START Records for the exercise
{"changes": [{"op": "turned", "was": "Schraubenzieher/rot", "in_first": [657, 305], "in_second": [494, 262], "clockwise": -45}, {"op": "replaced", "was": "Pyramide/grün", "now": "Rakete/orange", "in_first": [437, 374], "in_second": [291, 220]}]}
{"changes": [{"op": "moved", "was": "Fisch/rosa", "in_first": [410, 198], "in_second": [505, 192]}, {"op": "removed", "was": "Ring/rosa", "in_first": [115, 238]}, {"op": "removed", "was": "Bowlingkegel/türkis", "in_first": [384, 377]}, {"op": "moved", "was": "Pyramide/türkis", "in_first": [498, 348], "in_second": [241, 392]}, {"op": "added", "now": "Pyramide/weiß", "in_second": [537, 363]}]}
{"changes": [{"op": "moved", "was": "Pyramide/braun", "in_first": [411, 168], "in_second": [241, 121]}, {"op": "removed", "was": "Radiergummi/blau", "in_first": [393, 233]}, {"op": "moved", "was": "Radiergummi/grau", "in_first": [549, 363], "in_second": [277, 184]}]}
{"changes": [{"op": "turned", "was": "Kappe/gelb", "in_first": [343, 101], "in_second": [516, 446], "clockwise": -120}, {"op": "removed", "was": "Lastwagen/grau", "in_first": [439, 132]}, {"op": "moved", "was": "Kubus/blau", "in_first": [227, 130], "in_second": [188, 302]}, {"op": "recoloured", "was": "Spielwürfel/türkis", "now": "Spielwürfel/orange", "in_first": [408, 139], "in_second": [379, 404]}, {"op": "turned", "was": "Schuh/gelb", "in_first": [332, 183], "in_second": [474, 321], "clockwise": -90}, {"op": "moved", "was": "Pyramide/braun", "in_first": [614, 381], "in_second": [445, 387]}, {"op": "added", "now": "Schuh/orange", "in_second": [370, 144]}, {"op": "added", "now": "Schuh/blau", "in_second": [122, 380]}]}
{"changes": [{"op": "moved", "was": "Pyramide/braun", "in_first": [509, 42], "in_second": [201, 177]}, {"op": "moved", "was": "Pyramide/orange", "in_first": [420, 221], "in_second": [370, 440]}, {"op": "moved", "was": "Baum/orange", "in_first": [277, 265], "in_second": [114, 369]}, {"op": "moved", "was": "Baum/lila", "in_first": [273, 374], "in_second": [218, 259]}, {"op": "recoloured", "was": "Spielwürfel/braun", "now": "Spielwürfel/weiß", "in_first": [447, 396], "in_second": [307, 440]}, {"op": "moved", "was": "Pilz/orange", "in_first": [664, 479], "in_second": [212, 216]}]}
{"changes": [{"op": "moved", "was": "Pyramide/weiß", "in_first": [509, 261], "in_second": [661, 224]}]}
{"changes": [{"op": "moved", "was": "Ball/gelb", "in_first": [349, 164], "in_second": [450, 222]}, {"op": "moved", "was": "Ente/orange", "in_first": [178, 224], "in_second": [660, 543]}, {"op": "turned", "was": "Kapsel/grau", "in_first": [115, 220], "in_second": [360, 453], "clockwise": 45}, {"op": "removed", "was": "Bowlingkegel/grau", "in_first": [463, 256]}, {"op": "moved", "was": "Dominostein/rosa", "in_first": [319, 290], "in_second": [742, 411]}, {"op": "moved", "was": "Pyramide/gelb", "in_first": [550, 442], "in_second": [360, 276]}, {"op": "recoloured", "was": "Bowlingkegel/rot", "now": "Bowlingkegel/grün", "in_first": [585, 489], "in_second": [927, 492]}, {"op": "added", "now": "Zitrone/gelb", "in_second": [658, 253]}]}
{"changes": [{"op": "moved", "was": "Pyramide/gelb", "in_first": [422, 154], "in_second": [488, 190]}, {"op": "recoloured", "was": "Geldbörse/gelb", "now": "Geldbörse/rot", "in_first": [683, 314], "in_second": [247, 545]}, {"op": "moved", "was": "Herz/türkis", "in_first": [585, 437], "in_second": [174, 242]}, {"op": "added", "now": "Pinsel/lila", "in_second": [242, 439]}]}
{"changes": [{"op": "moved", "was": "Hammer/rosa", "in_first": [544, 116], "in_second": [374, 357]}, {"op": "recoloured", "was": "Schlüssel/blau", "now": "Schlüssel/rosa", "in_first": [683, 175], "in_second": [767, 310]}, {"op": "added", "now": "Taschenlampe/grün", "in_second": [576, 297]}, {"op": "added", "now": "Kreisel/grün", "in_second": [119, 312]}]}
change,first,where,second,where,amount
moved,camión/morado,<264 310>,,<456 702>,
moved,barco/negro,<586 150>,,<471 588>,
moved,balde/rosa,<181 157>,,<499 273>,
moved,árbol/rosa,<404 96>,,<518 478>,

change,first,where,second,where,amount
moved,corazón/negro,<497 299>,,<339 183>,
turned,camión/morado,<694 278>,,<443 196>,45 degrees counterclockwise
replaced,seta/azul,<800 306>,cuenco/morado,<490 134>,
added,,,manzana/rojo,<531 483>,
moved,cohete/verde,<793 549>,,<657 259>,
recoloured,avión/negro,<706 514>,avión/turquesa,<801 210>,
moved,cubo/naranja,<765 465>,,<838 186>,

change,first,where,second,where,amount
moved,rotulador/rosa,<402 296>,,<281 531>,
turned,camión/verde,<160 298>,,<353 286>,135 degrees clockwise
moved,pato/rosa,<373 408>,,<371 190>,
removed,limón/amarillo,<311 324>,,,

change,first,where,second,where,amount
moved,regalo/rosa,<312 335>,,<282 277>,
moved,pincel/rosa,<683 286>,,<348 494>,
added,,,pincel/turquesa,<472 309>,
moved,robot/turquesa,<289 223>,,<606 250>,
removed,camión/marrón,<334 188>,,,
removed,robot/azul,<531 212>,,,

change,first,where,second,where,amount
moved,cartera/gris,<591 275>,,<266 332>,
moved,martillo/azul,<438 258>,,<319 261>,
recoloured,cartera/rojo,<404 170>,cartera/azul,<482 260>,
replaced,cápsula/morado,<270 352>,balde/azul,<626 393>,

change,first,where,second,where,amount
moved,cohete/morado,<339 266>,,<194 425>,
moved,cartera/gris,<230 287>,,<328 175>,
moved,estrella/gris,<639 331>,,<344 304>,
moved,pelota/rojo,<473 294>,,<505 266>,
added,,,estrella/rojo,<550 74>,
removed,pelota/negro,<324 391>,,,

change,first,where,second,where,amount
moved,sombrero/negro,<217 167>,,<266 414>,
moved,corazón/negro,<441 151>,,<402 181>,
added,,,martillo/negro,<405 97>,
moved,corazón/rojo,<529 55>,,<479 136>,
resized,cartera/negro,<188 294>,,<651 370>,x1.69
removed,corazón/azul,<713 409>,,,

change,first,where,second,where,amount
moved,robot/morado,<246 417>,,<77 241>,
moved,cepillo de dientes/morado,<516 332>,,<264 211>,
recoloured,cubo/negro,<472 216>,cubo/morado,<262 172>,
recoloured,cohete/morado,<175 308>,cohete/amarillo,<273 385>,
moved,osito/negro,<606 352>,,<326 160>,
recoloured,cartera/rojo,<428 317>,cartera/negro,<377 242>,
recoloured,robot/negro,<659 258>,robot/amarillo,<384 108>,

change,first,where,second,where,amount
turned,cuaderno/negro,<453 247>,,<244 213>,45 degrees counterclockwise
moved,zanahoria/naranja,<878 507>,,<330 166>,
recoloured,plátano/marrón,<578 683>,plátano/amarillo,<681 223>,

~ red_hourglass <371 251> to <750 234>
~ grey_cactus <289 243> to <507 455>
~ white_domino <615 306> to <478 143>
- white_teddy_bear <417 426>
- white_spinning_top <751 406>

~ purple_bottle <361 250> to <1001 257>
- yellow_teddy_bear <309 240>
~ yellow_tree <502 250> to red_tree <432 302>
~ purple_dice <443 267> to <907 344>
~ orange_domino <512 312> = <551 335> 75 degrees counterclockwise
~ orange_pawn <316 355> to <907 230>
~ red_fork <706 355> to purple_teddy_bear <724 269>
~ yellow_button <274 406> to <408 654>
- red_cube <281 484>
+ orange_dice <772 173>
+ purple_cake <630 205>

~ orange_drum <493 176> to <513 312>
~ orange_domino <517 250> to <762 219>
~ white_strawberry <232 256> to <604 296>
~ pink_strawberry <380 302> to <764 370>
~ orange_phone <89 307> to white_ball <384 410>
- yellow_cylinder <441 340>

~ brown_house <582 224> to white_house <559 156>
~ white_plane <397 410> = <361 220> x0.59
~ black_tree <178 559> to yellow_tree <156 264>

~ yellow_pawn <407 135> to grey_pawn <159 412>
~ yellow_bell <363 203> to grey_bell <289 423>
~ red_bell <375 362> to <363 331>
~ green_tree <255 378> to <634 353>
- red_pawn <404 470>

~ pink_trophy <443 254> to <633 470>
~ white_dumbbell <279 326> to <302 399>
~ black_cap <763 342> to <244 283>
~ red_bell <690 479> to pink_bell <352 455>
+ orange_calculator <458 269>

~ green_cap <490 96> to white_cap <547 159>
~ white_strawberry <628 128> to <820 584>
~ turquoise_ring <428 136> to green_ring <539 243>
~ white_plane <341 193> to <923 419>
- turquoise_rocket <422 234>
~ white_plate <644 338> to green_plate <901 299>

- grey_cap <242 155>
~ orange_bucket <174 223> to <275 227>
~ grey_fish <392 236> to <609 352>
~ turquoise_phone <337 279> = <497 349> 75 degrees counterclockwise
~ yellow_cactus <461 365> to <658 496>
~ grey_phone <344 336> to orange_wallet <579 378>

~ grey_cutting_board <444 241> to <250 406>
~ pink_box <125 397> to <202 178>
END Records for the exercise
**Assignment**
In the entries above, restate word for word the lines between the one holding "to <762 219>" and the one holding "to <302 399>", inclusive, and nothing besides.

**Answer for this exercise**
~ orange_domino <517 250> to <762 219>
~ white_strawberry <232 256> to <604 296>
~ pink_strawberry <380 302> to <764 370>
~ orange_phone <89 307> to white_ball <384 410>
- yellow_cylinder <441 340>

~ brown_house <582 224> to white_house <559 156>
~ white_plane <397 410> = <361 220> x0.59
~ black_tree <178 559> to yellow_tree <156 264>

~ yellow_pawn <407 135> to grey_pawn <159 412>
~ yellow_bell <363 203> to grey_bell <289 423>
~ red_bell <375 362> to <363 331>
~ green_tree <255 378> to <634 353>
- red_pawn <404 470>

~ pink_trophy <443 254> to <633 470>
~ white_dumbbell <279 326> to <302 399>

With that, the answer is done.